DIRECTIONS FOR THIS TASK:
Reproduce the listing below verbatim, keeping every line in its original order.

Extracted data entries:
○ ○ ○
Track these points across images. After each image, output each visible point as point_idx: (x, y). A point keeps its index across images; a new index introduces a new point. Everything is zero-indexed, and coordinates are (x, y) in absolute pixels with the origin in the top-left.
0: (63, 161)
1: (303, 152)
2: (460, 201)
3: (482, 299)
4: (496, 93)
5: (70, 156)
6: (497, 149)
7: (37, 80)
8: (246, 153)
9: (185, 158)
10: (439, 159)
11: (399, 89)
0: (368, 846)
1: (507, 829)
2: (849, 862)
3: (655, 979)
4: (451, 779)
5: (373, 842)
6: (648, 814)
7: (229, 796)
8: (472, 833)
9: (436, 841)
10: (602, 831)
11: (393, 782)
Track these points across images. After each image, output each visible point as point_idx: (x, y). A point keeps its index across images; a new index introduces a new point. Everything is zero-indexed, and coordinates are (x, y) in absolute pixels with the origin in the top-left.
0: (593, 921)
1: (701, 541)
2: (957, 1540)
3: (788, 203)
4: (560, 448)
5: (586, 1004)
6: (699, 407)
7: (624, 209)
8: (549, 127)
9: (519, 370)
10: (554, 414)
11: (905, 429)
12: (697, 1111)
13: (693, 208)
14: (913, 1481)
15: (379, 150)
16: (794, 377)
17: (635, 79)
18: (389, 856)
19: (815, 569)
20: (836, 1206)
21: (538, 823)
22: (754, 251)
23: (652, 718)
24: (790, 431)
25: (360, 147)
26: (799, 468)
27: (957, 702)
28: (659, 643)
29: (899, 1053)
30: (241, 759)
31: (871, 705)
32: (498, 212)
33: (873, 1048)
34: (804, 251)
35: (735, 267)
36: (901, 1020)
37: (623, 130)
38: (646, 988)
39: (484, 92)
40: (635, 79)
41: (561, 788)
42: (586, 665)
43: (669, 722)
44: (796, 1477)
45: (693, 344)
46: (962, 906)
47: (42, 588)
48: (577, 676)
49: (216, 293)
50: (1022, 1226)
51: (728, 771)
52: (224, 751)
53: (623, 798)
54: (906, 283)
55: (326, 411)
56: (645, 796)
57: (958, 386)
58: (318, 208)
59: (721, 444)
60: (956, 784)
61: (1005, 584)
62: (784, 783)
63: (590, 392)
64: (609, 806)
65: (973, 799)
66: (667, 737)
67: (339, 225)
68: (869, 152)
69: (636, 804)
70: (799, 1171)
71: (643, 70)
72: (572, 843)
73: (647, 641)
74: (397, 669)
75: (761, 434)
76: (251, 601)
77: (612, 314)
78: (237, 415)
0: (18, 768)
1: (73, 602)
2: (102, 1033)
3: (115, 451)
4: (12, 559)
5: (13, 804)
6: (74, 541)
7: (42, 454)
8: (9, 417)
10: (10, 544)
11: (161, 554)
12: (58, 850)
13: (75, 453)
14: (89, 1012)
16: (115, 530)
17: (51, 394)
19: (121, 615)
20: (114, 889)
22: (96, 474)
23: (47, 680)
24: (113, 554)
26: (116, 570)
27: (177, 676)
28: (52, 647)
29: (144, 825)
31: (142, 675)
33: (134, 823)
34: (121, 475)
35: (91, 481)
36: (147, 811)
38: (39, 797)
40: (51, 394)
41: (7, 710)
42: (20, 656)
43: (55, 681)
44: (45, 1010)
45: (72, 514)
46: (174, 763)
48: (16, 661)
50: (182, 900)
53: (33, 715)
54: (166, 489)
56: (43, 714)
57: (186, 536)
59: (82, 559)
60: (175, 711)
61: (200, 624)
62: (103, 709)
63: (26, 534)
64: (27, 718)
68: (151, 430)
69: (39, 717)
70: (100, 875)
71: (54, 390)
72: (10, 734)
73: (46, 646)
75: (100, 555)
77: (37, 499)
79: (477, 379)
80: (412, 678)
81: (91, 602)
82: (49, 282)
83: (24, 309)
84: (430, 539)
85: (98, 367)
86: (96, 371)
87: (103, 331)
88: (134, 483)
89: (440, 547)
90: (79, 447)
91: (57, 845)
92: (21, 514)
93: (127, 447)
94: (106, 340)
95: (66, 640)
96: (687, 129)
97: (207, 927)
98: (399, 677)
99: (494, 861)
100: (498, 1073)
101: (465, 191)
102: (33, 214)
○ ○ ○
RESPONSE BELOW:
Track these points across images. After each image, output each visible point as point_idx: (x, y). A point keeps its index across images; a new index introduces a new point. Everything is zero-indexed, and coordinates are (x, y) in absolute pixels with the origin in the top-left.
0: (63, 161)
1: (303, 152)
2: (460, 201)
3: (482, 299)
4: (496, 93)
5: (70, 156)
6: (497, 149)
7: (37, 80)
8: (246, 153)
9: (185, 158)
10: (439, 159)
11: (399, 89)
0: (368, 846)
1: (507, 829)
2: (849, 862)
3: (655, 979)
4: (451, 779)
5: (373, 842)
6: (648, 814)
7: (229, 796)
8: (472, 833)
9: (436, 841)
10: (602, 831)
11: (393, 782)
Track these points across images. After each image, output each visible point as point_idx: (x, y). A point keeps its index across images; a new index introduces a new point. Everything is zero-indexed, and coordinates are (x, y) in absolute pixels with the origin in the top-left.
0: (593, 921)
1: (701, 541)
2: (957, 1540)
3: (788, 203)
4: (560, 448)
5: (586, 1004)
6: (699, 407)
7: (624, 209)
8: (549, 127)
9: (519, 370)
10: (554, 414)
11: (905, 429)
12: (697, 1111)
13: (693, 208)
14: (913, 1481)
15: (379, 150)
16: (794, 377)
17: (635, 79)
18: (389, 856)
19: (815, 569)
20: (836, 1206)
21: (538, 823)
22: (754, 251)
23: (652, 718)
24: (790, 431)
25: (360, 147)
26: (799, 468)
27: (957, 702)
28: (659, 643)
29: (899, 1053)
30: (241, 759)
31: (871, 705)
32: (498, 212)
33: (873, 1048)
34: (804, 251)
35: (735, 267)
36: (901, 1020)
37: (623, 130)
38: (646, 988)
39: (484, 92)
40: (635, 79)
41: (561, 788)
42: (586, 665)
43: (669, 722)
44: (796, 1477)
45: (693, 344)
46: (962, 906)
47: (42, 588)
48: (577, 676)
49: (216, 293)
50: (1022, 1226)
51: (728, 771)
52: (224, 751)
53: (623, 798)
54: (906, 283)
55: (326, 411)
56: (645, 796)
57: (958, 386)
58: (318, 208)
59: (721, 444)
60: (956, 784)
61: (1005, 584)
62: (784, 783)
63: (590, 392)
64: (609, 806)
65: (973, 799)
66: (667, 737)
67: (339, 225)
68: (869, 152)
69: (636, 804)
70: (799, 1171)
71: (643, 70)
72: (572, 843)
73: (647, 641)
74: (397, 669)
75: (761, 434)
76: (251, 601)
77: (612, 314)
78: (237, 415)
0: (18, 768)
1: (73, 602)
2: (102, 1033)
3: (115, 451)
4: (12, 559)
5: (13, 804)
6: (74, 541)
7: (42, 454)
8: (9, 417)
10: (10, 544)
11: (161, 554)
12: (58, 850)
13: (75, 453)
14: (89, 1012)
16: (115, 530)
17: (51, 394)
19: (121, 615)
20: (114, 889)
22: (96, 474)
23: (47, 680)
24: (113, 554)
26: (116, 570)
27: (177, 676)
28: (52, 647)
29: (144, 825)
31: (142, 675)
33: (134, 823)
34: (121, 475)
35: (91, 481)
36: (147, 811)
38: (39, 797)
40: (51, 394)
41: (7, 710)
42: (20, 656)
43: (55, 681)
44: (45, 1010)
45: (72, 514)
46: (174, 763)
48: (16, 661)
50: (182, 900)
53: (33, 715)
54: (166, 489)
56: (43, 714)
57: (186, 536)
59: (82, 559)
60: (175, 711)
61: (200, 624)
62: (103, 709)
63: (26, 534)
64: (27, 718)
68: (151, 430)
69: (39, 717)
70: (100, 875)
71: (54, 390)
72: (10, 734)
73: (46, 646)
75: (100, 555)
77: (37, 499)
79: (477, 379)
80: (412, 678)
81: (91, 602)
82: (49, 282)
83: (24, 309)
84: (430, 539)
85: (98, 367)
86: (96, 371)
87: (103, 331)
88: (134, 483)
89: (440, 547)
90: (79, 447)
91: (57, 845)
92: (21, 514)
93: (127, 447)
94: (106, 340)
95: (66, 640)
96: (687, 129)
97: (207, 927)
98: (399, 677)
99: (494, 861)
100: (498, 1073)
101: (465, 191)
102: (33, 214)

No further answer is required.